[Stored data]
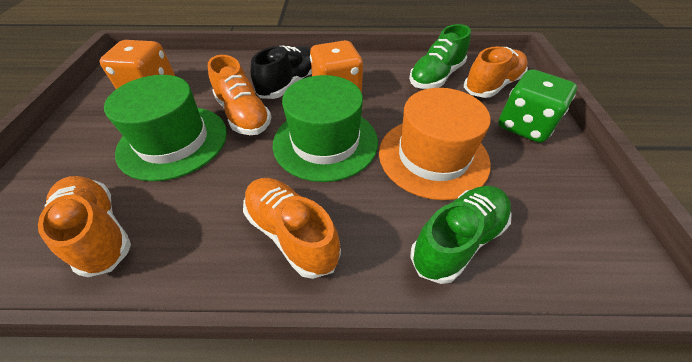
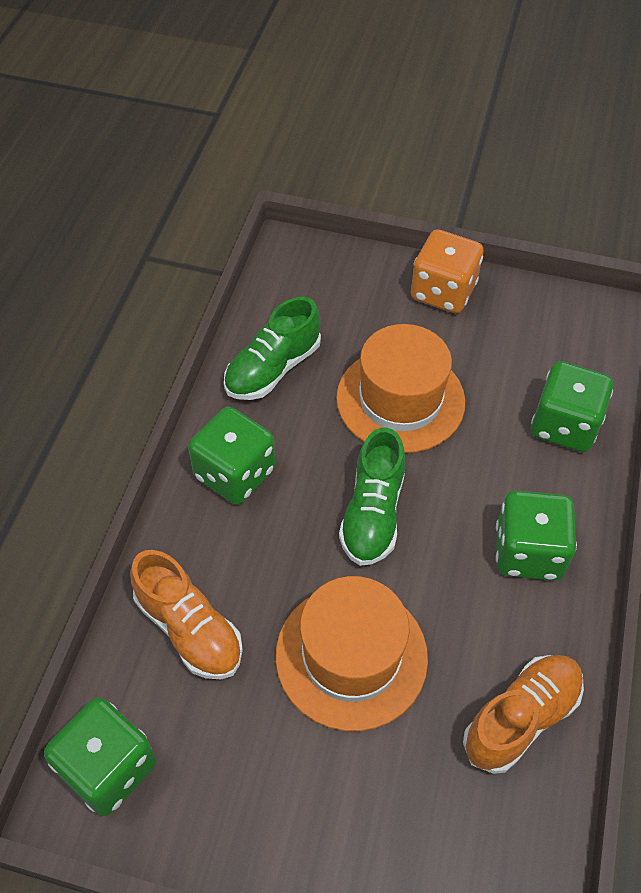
black shoe: [250,45,312,99] = 1 -> none = 0
green dice: [498,69,577,143] = 1 -> [44,698,156,816] [188,407,275,505] [496,490,577,581] [531,361,613,452] = 4
green hat: [104,75,227,181] [273,75,378,182] = 2 -> none = 0
orange dice: [100,40,175,89] [310,40,363,93] = 2 -> [411,230,483,314] = 1
orange hat: [379,88,491,200] = 1 -> [275,576,428,731] [336,324,465,453] = 2
orange shoe: [38,176,131,277] [208,55,271,135] [243,178,341,279] [464,46,528,98] = 4 -> [130,550,243,679] [463,655,584,774] = 2

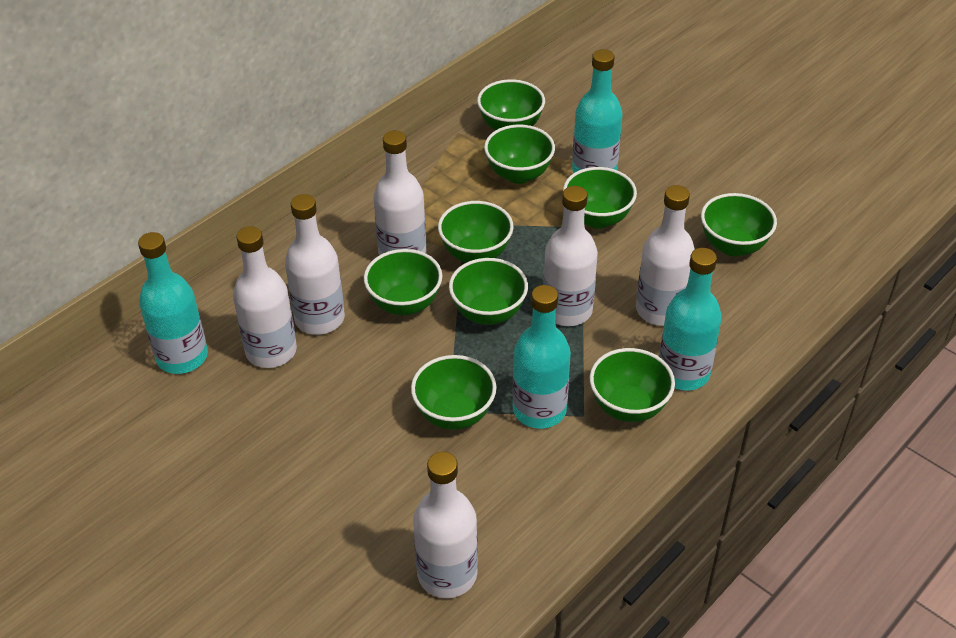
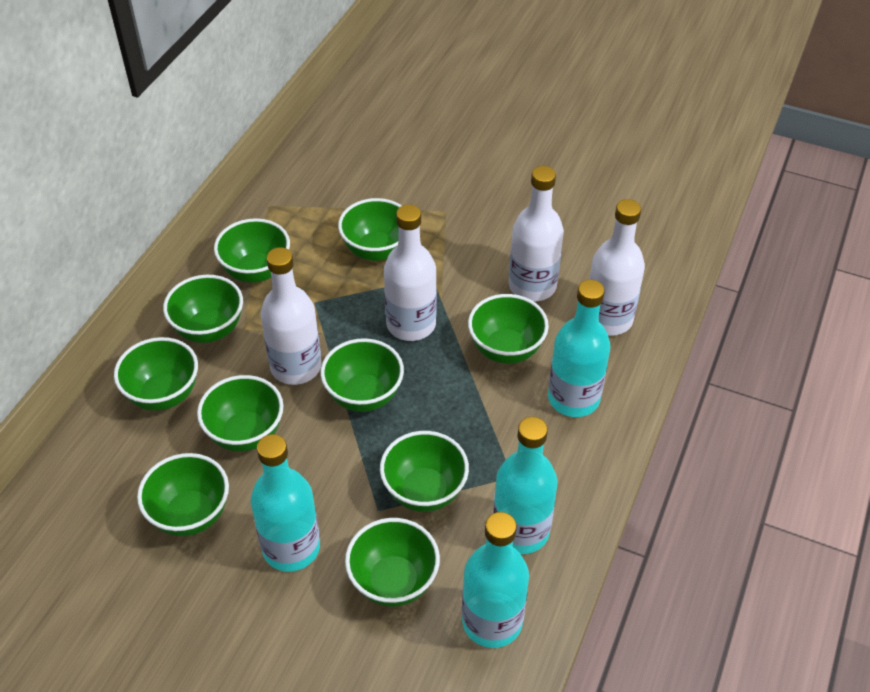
green bowl: [364,249,442,315] [411,355,497,430] [438,201,514,262] [449,258,528,325] [477,79,545,130] [484,124,555,184] [563,167,637,229] [590,348,675,422] [701,193,777,256] = 9 -> [114,337,198,411] [137,453,229,536] [163,275,243,343] [197,375,284,452] [214,218,290,283] [321,338,404,412] [338,198,402,261] [345,518,440,607] [380,431,469,512] [468,294,549,364] = 10
white bottle: [233,226,297,368] [285,194,345,335] [373,130,426,255] [413,452,478,598] [543,186,598,326] [636,185,695,326] = 6 -> [261,247,322,385] [384,204,437,341] [509,166,564,301] [589,199,645,336] = 4

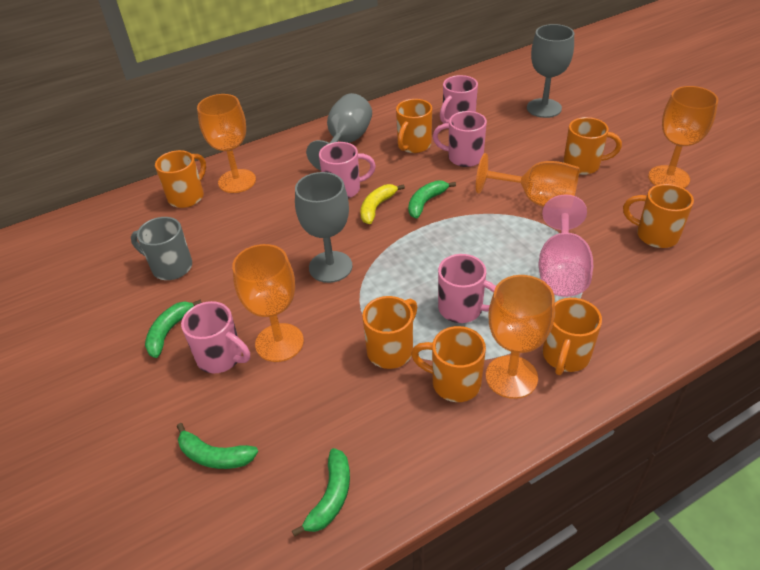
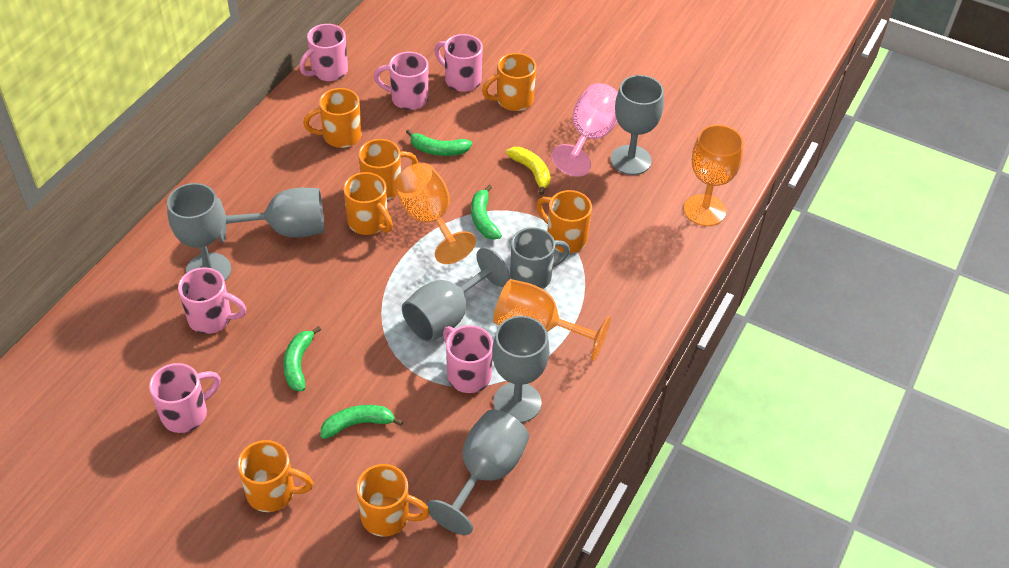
grey goblet: [295,172,352,283] [306,93,372,171] [527,24,574,118] = 3 -> [167,183,231,281] [217,188,324,242] [402,247,510,342] [427,410,529,535] [492,316,550,423] [611,75,664,175] = 6
orange goblet: [197,94,256,193] [232,244,304,362] [476,153,579,207] [486,275,555,399] [648,86,718,188] = 5 -> [394,163,476,264] [493,279,611,361] [684,125,744,226] = 3
pink mug: [181,301,250,373] [319,142,376,199] [433,111,487,167] [438,254,496,323] [440,75,478,123] = 5 -> [149,363,221,433] [178,267,246,334] [299,24,348,81] [374,52,429,110] [434,34,483,92] [443,325,493,393] = 6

How to complete this task:
Output should consist of the lines above from the one with "orange dice: [100,40,175,89]" down to the one with "green bowl: [364,249,442,315]", exact and without pictures.

Solution below:
orange dice: [100,40,175,89] [310,40,363,93] = 2 -> [411,230,483,314] = 1
orange hat: [379,88,491,200] = 1 -> [275,576,428,731] [336,324,465,453] = 2
orange shoe: [38,176,131,277] [208,55,271,135] [243,178,341,279] [464,46,528,98] = 4 -> [130,550,243,679] [463,655,584,774] = 2

green bowl: [364,249,442,315] [411,355,497,430] [438,201,514,262] [449,258,528,325] [477,79,545,130] [484,124,555,184] [563,167,637,229] [590,348,675,422] [701,193,777,256] = 9 -> [114,337,198,411] [137,453,229,536] [163,275,243,343] [197,375,284,452] [214,218,290,283] [321,338,404,412] [338,198,402,261] [345,518,440,607] [380,431,469,512] [468,294,549,364] = 10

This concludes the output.